Items from a dataset:

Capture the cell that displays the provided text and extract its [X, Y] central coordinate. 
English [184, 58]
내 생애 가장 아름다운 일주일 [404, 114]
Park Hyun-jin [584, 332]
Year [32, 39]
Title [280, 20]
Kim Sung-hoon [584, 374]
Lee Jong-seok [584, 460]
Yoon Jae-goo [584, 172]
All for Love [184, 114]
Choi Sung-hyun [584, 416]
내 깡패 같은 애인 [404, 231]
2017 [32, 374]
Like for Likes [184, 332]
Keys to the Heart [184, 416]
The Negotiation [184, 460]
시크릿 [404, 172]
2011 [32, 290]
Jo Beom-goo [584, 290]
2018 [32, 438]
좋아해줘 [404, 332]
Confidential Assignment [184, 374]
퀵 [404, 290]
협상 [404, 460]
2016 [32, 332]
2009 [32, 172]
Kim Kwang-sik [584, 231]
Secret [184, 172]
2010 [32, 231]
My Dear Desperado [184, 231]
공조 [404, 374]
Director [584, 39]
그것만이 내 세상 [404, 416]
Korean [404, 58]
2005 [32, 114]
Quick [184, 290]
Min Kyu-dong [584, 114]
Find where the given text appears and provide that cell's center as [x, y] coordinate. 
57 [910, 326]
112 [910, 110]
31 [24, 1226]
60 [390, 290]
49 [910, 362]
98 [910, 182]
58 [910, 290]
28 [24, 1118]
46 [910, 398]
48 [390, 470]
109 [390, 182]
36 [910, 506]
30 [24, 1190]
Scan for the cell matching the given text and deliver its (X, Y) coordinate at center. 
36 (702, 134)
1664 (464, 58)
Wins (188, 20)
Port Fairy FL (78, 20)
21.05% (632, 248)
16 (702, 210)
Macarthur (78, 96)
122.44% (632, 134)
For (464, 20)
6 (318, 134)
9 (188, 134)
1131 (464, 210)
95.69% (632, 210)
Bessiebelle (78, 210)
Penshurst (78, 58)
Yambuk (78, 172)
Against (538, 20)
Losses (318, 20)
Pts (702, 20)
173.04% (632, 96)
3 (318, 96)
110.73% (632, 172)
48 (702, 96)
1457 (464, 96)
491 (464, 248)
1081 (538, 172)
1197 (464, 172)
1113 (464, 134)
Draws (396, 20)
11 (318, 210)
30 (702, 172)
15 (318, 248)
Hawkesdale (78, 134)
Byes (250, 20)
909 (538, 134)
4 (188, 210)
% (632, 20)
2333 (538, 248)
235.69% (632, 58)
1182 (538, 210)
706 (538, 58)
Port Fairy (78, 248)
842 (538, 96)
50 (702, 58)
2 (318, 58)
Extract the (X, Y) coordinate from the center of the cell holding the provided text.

* EXERCISE DETAILS
Please rewrite the items above, switching every "center" to "midpoint" and leaving everything else unchanged.

* SOLUTION
Capture the cell that displays the provided text and extract its [X, Y] central coordinate. 
English [184, 58]
내 생애 가장 아름다운 일주일 [404, 114]
Park Hyun-jin [584, 332]
Year [32, 39]
Title [280, 20]
Kim Sung-hoon [584, 374]
Lee Jong-seok [584, 460]
Yoon Jae-goo [584, 172]
All for Love [184, 114]
Choi Sung-hyun [584, 416]
내 깡패 같은 애인 [404, 231]
2017 [32, 374]
Like for Likes [184, 332]
Keys to the Heart [184, 416]
The Negotiation [184, 460]
시크릿 [404, 172]
2011 [32, 290]
Jo Beom-goo [584, 290]
2018 [32, 438]
좋아해줘 [404, 332]
Confidential Assignment [184, 374]
퀵 [404, 290]
협상 [404, 460]
2016 [32, 332]
2009 [32, 172]
Kim Kwang-sik [584, 231]
Secret [184, 172]
2010 [32, 231]
My Dear Desperado [184, 231]
공조 [404, 374]
Director [584, 39]
그것만이 내 세상 [404, 416]
Korean [404, 58]
2005 [32, 114]
Quick [184, 290]
Min Kyu-dong [584, 114]
Find where the given text appears and provide that cell's midpoint as [x, y] coordinate. 
57 [910, 326]
112 [910, 110]
31 [24, 1226]
60 [390, 290]
49 [910, 362]
98 [910, 182]
58 [910, 290]
28 [24, 1118]
46 [910, 398]
48 [390, 470]
109 [390, 182]
36 [910, 506]
30 [24, 1190]
Scan for the cell matching the given text and deliver its (X, Y) coordinate at midpoint. 
36 (702, 134)
1664 (464, 58)
Wins (188, 20)
Port Fairy FL (78, 20)
21.05% (632, 248)
16 (702, 210)
Macarthur (78, 96)
122.44% (632, 134)
For (464, 20)
6 (318, 134)
9 (188, 134)
1131 (464, 210)
95.69% (632, 210)
Bessiebelle (78, 210)
Penshurst (78, 58)
Yambuk (78, 172)
Against (538, 20)
Losses (318, 20)
Pts (702, 20)
173.04% (632, 96)
3 (318, 96)
110.73% (632, 172)
48 (702, 96)
1457 (464, 96)
491 (464, 248)
1081 (538, 172)
1197 (464, 172)
1113 (464, 134)
Draws (396, 20)
11 (318, 210)
30 (702, 172)
15 (318, 248)
Hawkesdale (78, 134)
Byes (250, 20)
909 (538, 134)
4 (188, 210)
% (632, 20)
2333 (538, 248)
235.69% (632, 58)
1182 (538, 210)
706 (538, 58)
Port Fairy (78, 248)
842 (538, 96)
50 (702, 58)
2 (318, 58)
Extract the (X, Y) coordinate from the midpoint of the cell holding the provided text.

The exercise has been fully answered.